- Task to complete -
Could you retype the lines below, starting at the line holding "blue bottle [302,161,349,265]" and stopping at the line holding "yellow book [233,119,337,225] -> none", inclusive? Copy them exactly and drop the images.

Stored entries

=== Section Start ===

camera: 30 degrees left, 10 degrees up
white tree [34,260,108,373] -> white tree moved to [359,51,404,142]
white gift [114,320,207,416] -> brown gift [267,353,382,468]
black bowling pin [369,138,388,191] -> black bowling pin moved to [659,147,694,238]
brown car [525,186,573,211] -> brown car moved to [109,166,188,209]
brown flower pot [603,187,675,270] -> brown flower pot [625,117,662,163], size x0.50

=== Section End ===
=== Section Start ===

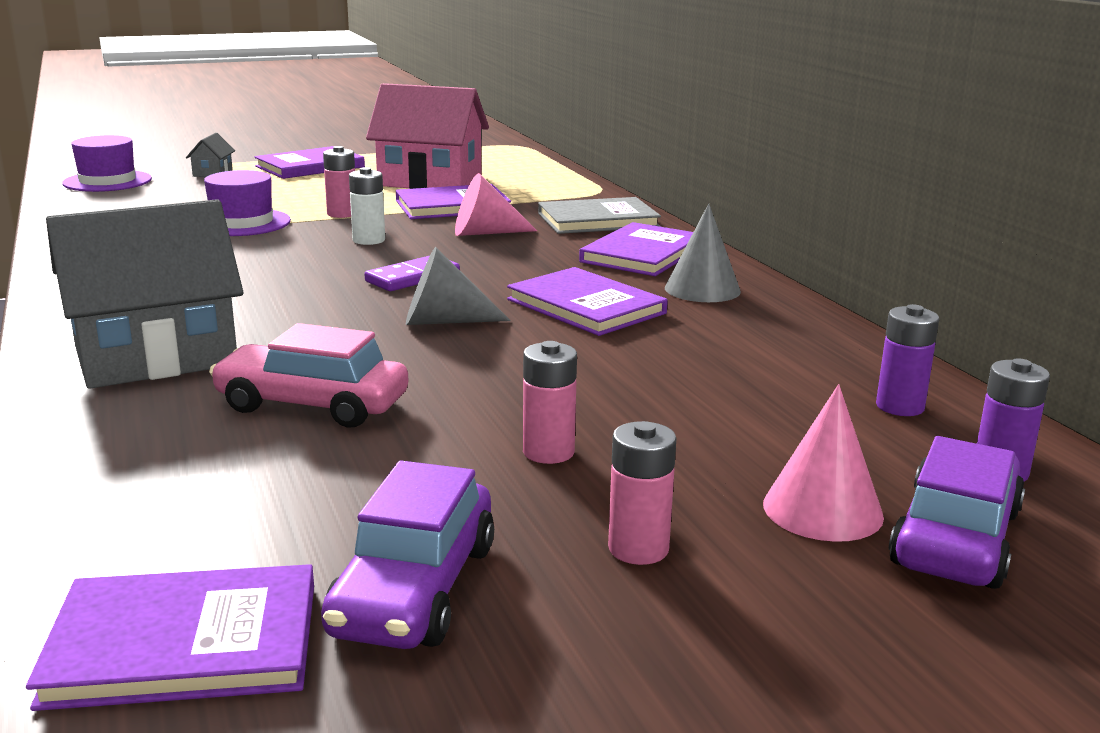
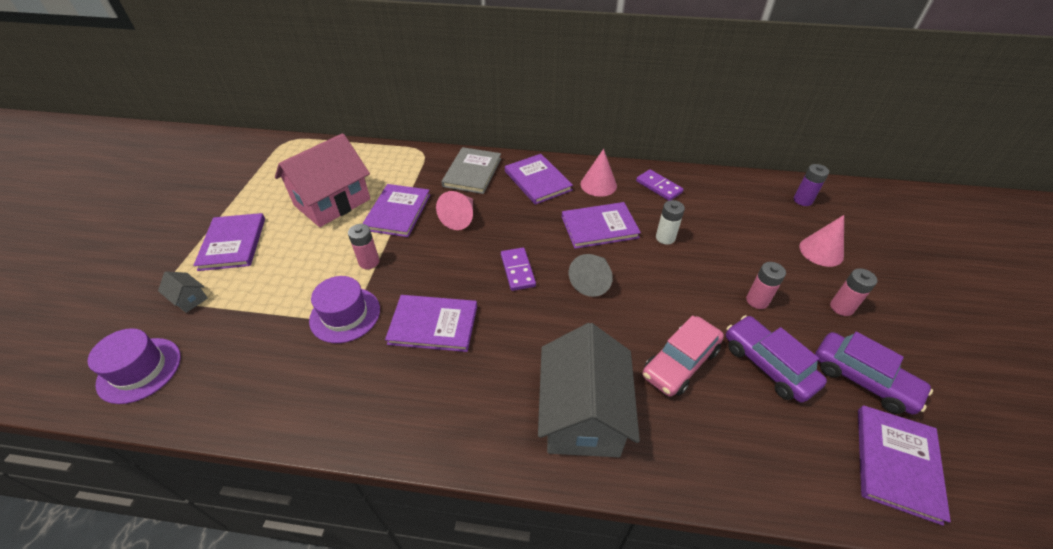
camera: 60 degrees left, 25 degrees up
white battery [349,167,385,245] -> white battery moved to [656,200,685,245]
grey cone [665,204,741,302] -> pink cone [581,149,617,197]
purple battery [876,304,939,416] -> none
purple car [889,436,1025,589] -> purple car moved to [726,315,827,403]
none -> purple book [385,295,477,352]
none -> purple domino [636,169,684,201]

=== Section End ===
=== Section Start ===

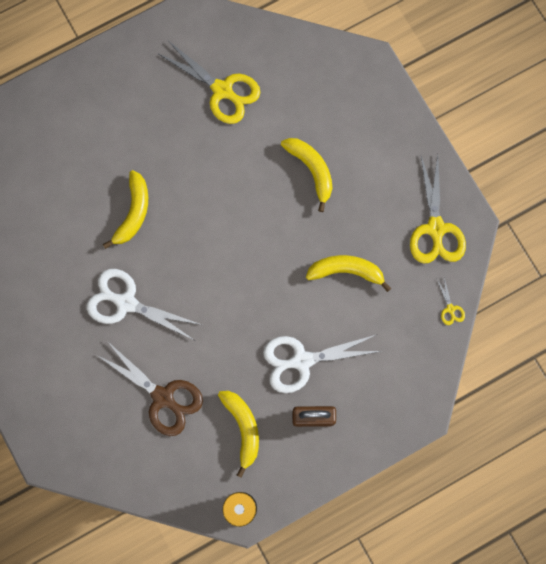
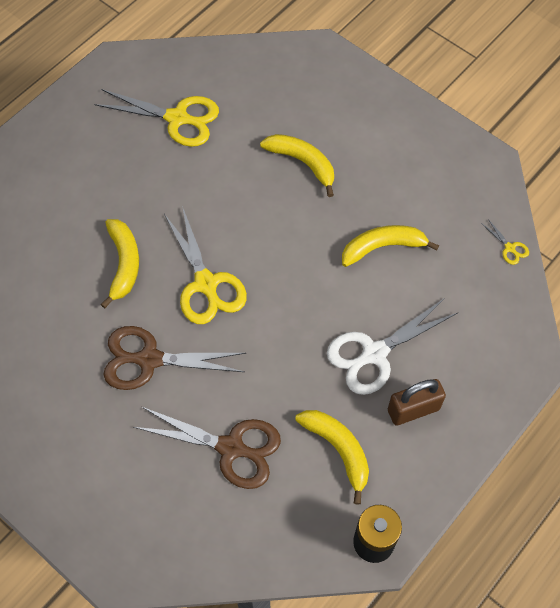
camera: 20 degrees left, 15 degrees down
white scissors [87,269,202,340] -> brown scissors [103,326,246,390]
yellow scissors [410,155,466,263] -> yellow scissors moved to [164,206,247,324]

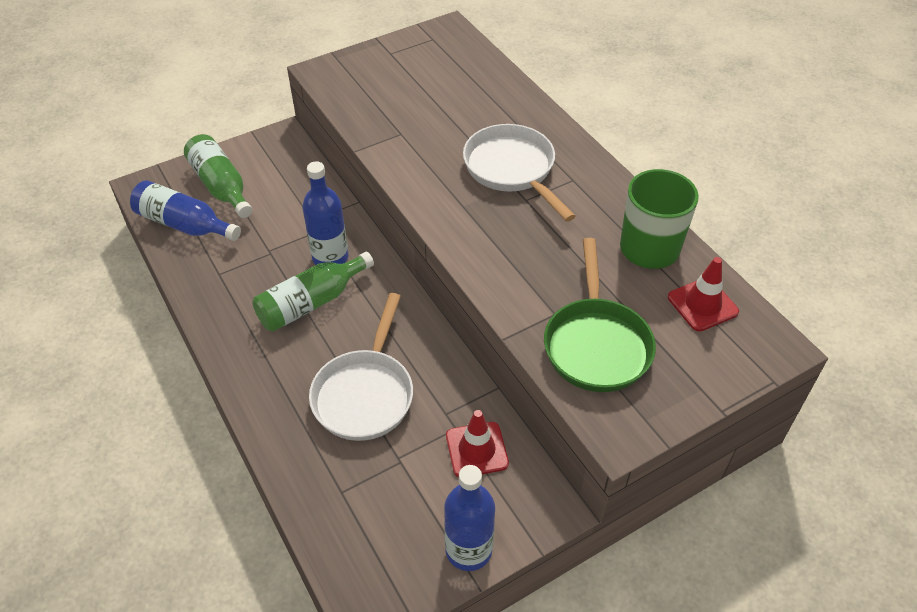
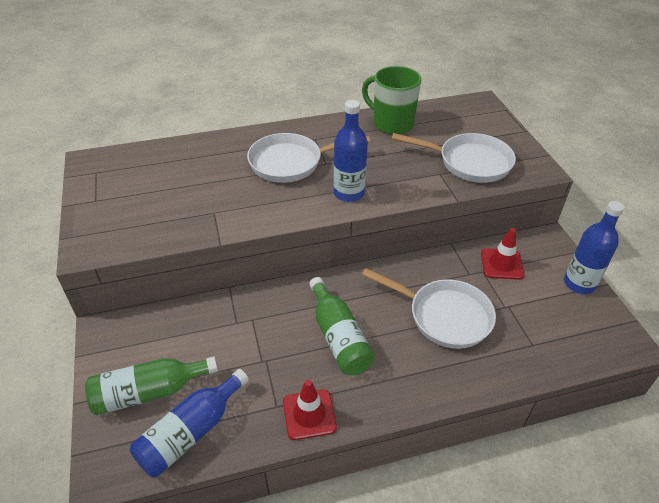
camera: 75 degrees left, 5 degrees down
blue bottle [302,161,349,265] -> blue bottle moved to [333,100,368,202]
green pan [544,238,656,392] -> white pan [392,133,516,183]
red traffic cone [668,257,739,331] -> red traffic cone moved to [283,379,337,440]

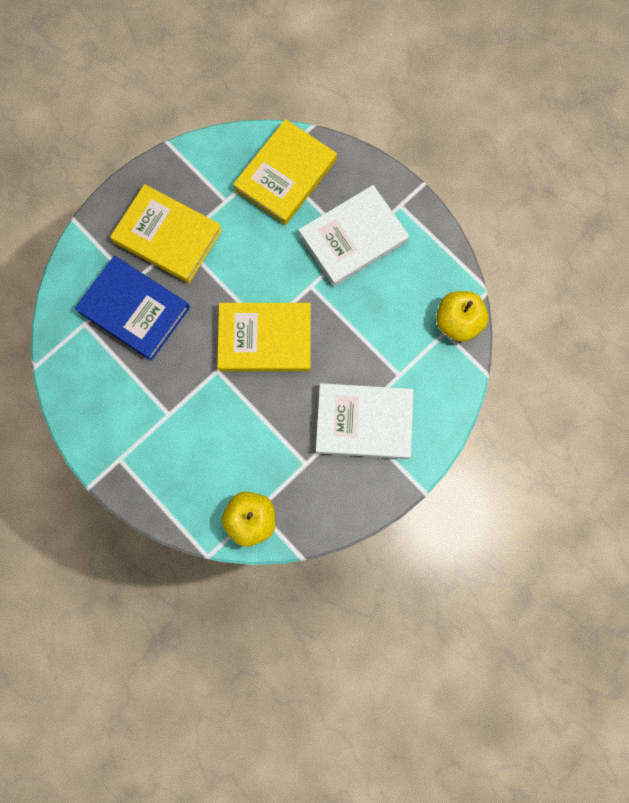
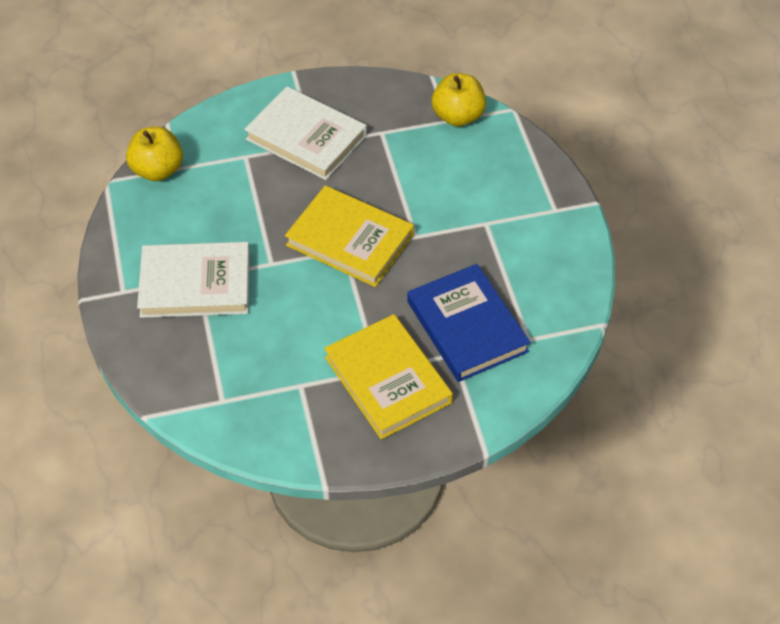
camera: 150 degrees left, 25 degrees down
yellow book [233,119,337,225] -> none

=== Section End ===

- Answer to the exercise -
blue bottle [302,161,349,265] -> blue bottle moved to [333,100,368,202]
green pan [544,238,656,392] -> white pan [392,133,516,183]
red traffic cone [668,257,739,331] -> red traffic cone moved to [283,379,337,440]

camera: 150 degrees left, 25 degrees down
yellow book [233,119,337,225] -> none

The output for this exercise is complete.